(Dataset items)
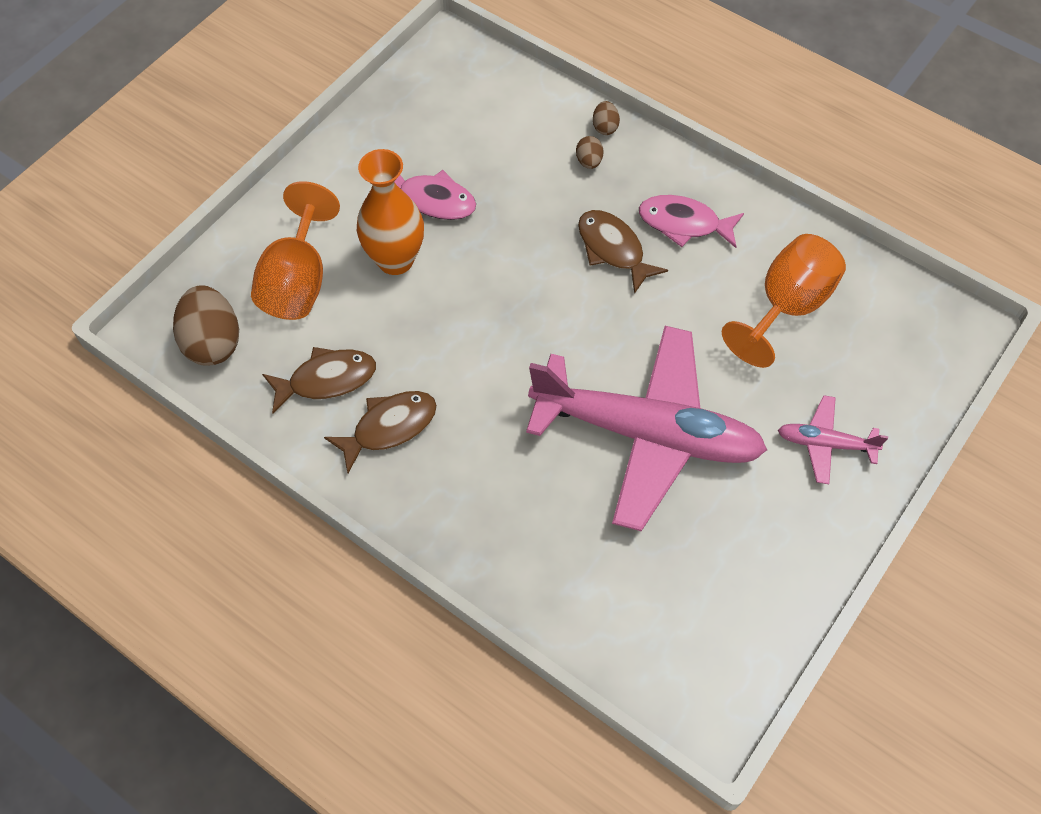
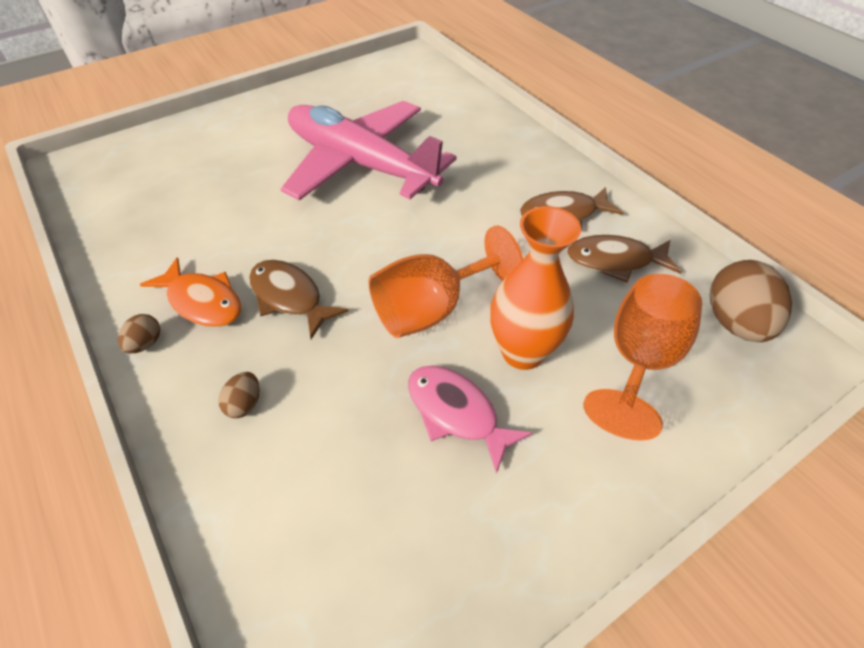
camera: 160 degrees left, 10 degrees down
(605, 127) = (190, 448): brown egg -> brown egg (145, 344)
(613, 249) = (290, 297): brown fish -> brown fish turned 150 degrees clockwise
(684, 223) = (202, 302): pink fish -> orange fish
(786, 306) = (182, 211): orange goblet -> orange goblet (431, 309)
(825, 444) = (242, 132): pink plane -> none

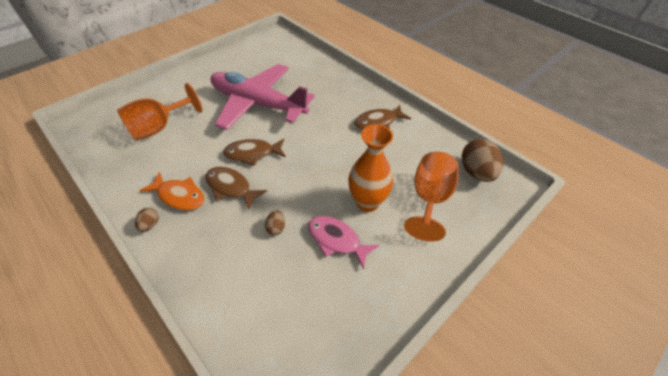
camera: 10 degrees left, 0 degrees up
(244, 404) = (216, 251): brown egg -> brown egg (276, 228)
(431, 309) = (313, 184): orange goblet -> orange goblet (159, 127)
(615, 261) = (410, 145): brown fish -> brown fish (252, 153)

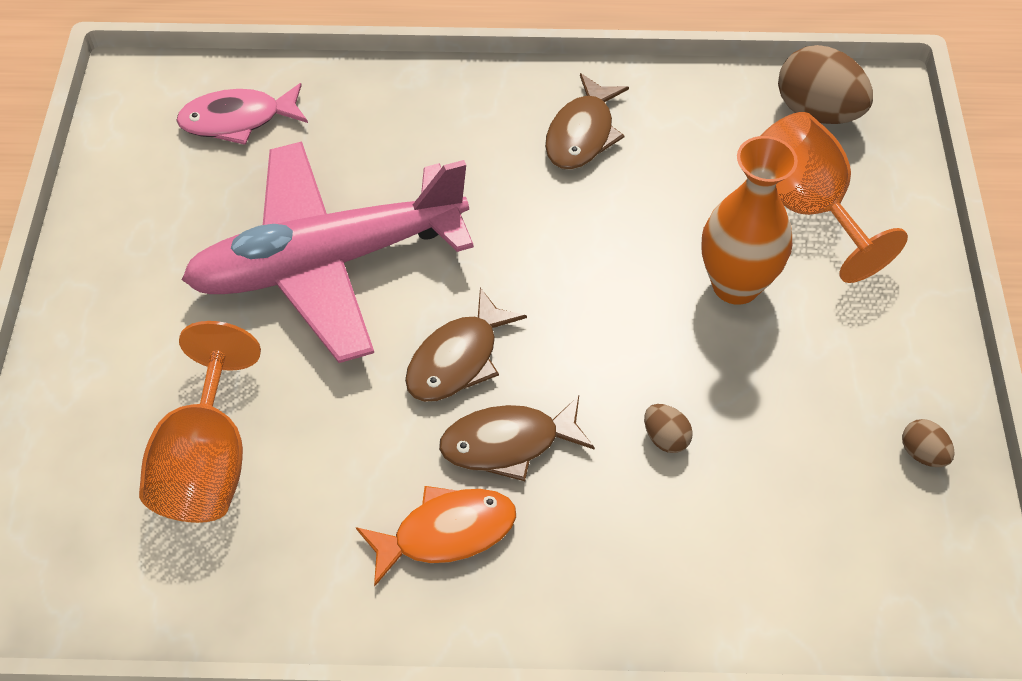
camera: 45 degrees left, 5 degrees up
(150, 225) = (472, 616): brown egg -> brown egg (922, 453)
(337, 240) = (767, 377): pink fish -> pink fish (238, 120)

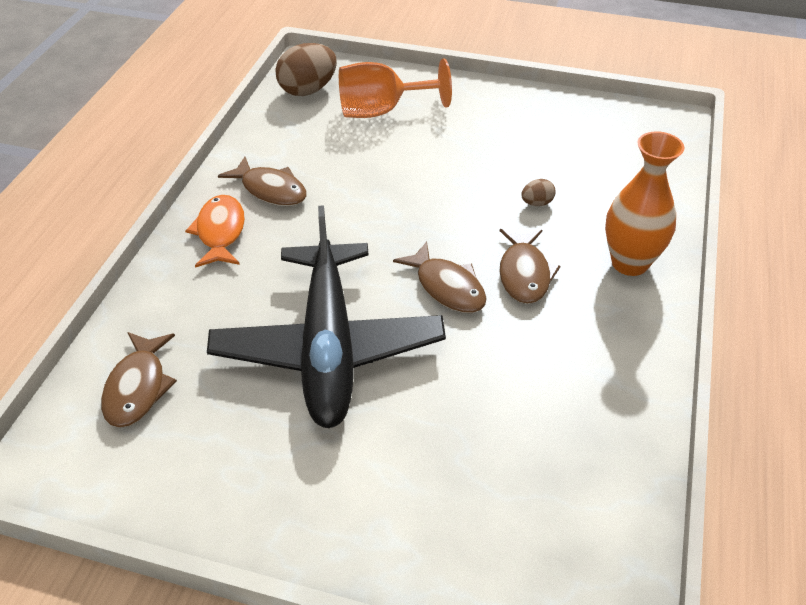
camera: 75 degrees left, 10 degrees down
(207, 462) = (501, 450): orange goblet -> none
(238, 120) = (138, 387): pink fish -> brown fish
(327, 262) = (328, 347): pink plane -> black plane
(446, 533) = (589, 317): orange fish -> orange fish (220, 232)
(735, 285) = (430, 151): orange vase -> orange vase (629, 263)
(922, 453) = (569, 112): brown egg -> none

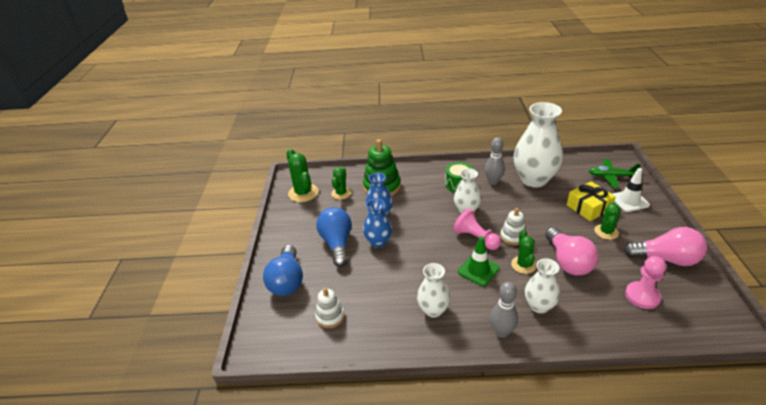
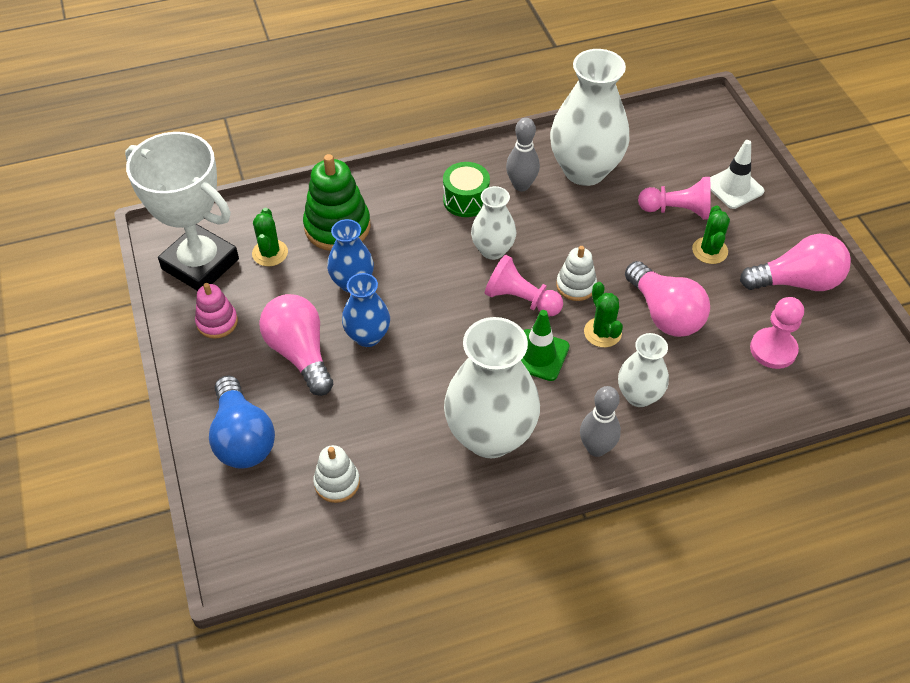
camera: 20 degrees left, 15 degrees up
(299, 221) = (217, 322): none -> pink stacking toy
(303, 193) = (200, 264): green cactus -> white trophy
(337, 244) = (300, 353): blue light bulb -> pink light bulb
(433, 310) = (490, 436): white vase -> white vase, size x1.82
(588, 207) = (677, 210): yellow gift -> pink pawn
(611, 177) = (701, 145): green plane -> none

To do: Leave the pictures out and repeat exactly the lines from the beginning of the records to the line bearing "(150, 225) = (472, 616): brown", both ends counted.

Solution:
camera: 160 degrees left, 10 degrees down
(605, 127) = (190, 448): brown egg -> brown egg (145, 344)
(613, 249) = (290, 297): brown fish -> brown fish turned 150 degrees clockwise
(684, 223) = (202, 302): pink fish -> orange fish
(786, 306) = (182, 211): orange goblet -> orange goblet (431, 309)
(825, 444) = (242, 132): pink plane -> none

camera: 10 degrees left, 0 degrees up
(244, 404) = (216, 251): brown egg -> brown egg (276, 228)
(431, 309) = (313, 184): orange goblet -> orange goblet (159, 127)
(615, 261) = (410, 145): brown fish -> brown fish (252, 153)

camera: 45 degrees left, 5 degrees up
(150, 225) = (472, 616): brown egg -> brown egg (922, 453)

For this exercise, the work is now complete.